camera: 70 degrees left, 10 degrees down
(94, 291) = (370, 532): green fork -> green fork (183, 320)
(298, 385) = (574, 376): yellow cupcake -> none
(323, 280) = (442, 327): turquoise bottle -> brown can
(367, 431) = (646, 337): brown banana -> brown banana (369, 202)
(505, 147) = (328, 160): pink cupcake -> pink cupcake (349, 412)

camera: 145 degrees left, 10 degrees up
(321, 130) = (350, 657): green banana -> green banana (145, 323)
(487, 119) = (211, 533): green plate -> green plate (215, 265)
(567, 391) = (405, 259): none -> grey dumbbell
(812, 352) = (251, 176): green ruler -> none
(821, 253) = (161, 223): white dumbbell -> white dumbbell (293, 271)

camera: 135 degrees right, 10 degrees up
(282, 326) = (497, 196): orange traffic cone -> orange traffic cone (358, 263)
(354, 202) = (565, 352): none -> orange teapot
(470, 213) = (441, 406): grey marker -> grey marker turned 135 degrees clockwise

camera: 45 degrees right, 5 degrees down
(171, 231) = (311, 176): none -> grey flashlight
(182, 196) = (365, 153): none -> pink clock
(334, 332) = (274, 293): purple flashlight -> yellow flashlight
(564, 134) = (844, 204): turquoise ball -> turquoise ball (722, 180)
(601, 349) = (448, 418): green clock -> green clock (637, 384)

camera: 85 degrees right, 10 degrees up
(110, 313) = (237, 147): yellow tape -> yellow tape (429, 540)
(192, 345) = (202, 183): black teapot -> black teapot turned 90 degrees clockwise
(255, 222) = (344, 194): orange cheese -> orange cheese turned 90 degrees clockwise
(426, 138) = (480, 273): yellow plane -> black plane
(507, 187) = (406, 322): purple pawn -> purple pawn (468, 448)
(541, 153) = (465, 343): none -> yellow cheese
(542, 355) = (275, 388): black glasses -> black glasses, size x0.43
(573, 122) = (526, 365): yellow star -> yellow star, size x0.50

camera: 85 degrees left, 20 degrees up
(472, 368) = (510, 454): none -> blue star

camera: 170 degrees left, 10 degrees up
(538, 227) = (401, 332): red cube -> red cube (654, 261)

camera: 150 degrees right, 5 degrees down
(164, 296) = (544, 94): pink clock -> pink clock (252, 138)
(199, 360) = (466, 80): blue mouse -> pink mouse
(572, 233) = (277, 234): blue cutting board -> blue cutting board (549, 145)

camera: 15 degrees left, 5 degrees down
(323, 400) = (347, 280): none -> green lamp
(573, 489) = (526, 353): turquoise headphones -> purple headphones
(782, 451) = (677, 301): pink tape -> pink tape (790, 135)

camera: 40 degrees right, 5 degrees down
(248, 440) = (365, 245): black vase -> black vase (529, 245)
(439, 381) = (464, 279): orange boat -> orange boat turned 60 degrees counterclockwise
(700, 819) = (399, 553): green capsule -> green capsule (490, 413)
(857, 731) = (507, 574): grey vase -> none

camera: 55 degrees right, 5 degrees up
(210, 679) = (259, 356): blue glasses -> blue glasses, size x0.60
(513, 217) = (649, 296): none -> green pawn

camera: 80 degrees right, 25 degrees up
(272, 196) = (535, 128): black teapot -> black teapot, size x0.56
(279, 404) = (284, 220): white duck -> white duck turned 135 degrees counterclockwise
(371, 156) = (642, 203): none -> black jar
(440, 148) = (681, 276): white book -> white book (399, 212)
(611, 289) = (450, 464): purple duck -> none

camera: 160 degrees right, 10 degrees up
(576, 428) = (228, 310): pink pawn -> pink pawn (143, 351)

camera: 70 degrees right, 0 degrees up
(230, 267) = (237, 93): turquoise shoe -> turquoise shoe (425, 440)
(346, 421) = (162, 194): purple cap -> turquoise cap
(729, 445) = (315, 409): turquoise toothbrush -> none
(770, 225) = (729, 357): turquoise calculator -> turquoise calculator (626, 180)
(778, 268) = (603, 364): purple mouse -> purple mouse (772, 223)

|---|

Set the data down once more, exactly as it stands.

camera: 70 degrees left, 10 degrees down
(94, 291) = (370, 532): green fork -> green fork (183, 320)
(298, 385) = (574, 376): yellow cupcake -> none
(323, 280) = (442, 327): turquoise bottle -> brown can
(367, 431) = (646, 337): brown banana -> brown banana (369, 202)
(505, 147) = (328, 160): pink cupcake -> pink cupcake (349, 412)

camera: 145 degrees left, 10 degrees up
(321, 130) = (350, 657): green banana -> green banana (145, 323)
(487, 119) = (211, 533): green plate -> green plate (215, 265)
(567, 391) = (405, 259): none -> grey dumbbell
(812, 352) = (251, 176): green ruler -> none
(821, 253) = (161, 223): white dumbbell -> white dumbbell (293, 271)

camera: 135 degrees right, 10 degrees up
(282, 326) = (497, 196): orange traffic cone -> orange traffic cone (358, 263)
(354, 202) = (565, 352): none -> orange teapot
(470, 213) = (441, 406): grey marker -> grey marker turned 135 degrees clockwise

camera: 45 degrees right, 5 degrees down
(171, 231) = (311, 176): none -> grey flashlight
(182, 196) = (365, 153): none -> pink clock
(334, 332) = (274, 293): purple flashlight -> yellow flashlight
(564, 134) = (844, 204): turquoise ball -> turquoise ball (722, 180)
(601, 349) = (448, 418): green clock -> green clock (637, 384)

camera: 85 degrees right, 10 degrees up
(110, 313) = (237, 147): yellow tape -> yellow tape (429, 540)
(192, 345) = (202, 183): black teapot -> black teapot turned 90 degrees clockwise
(255, 222) = (344, 194): orange cheese -> orange cheese turned 90 degrees clockwise
(426, 138) = (480, 273): yellow plane -> black plane
(507, 187) = (406, 322): purple pawn -> purple pawn (468, 448)
(541, 153) = (465, 343): none -> yellow cheese
(542, 355) = (275, 388): black glasses -> black glasses, size x0.43
(573, 122) = (526, 365): yellow star -> yellow star, size x0.50

camera: 85 degrees left, 20 degrees up
(472, 368) = (510, 454): none -> blue star

camera: 170 degrees left, 10 degrees up
(538, 227) = (401, 332): red cube -> red cube (654, 261)

camera: 150 degrees right, 5 degrees down
(164, 296) = (544, 94): pink clock -> pink clock (252, 138)
(199, 360) = (466, 80): blue mouse -> pink mouse
(572, 233) = (277, 234): blue cutting board -> blue cutting board (549, 145)

camera: 15 degrees left, 5 degrees down
(323, 400) = (347, 280): none -> green lamp
(573, 489) = (526, 353): turquoise headphones -> purple headphones
(782, 451) = (677, 301): pink tape -> pink tape (790, 135)

camera: 40 degrees right, 5 degrees down
(248, 440) = (365, 245): black vase -> black vase (529, 245)
(439, 381) = (464, 279): orange boat -> orange boat turned 60 degrees counterclockwise
(700, 819) = (399, 553): green capsule -> green capsule (490, 413)
(857, 731) = (507, 574): grey vase -> none

camera: 55 degrees right, 5 degrees up
(210, 679) = (259, 356): blue glasses -> blue glasses, size x0.60
(513, 217) = (649, 296): none -> green pawn

camera: 80 degrees right, 25 degrees up
(272, 196) = (535, 128): black teapot -> black teapot, size x0.56
(279, 404) = (284, 220): white duck -> white duck turned 135 degrees counterclockwise
(371, 156) = (642, 203): none -> black jar
(440, 148) = (681, 276): white book -> white book (399, 212)
(611, 289) = (450, 464): purple duck -> none

camera: 160 degrees right, 10 degrees up
(576, 428) = (228, 310): pink pawn -> pink pawn (143, 351)

camera: 70 degrees right, 0 degrees up
(230, 267) = (237, 93): turquoise shoe -> turquoise shoe (425, 440)
(346, 421) = (162, 194): purple cap -> turquoise cap
(729, 445) = (315, 409): turquoise toothbrush -> none
(770, 225) = (729, 357): turquoise calculator -> turquoise calculator (626, 180)
(778, 268) = (603, 364): purple mouse -> purple mouse (772, 223)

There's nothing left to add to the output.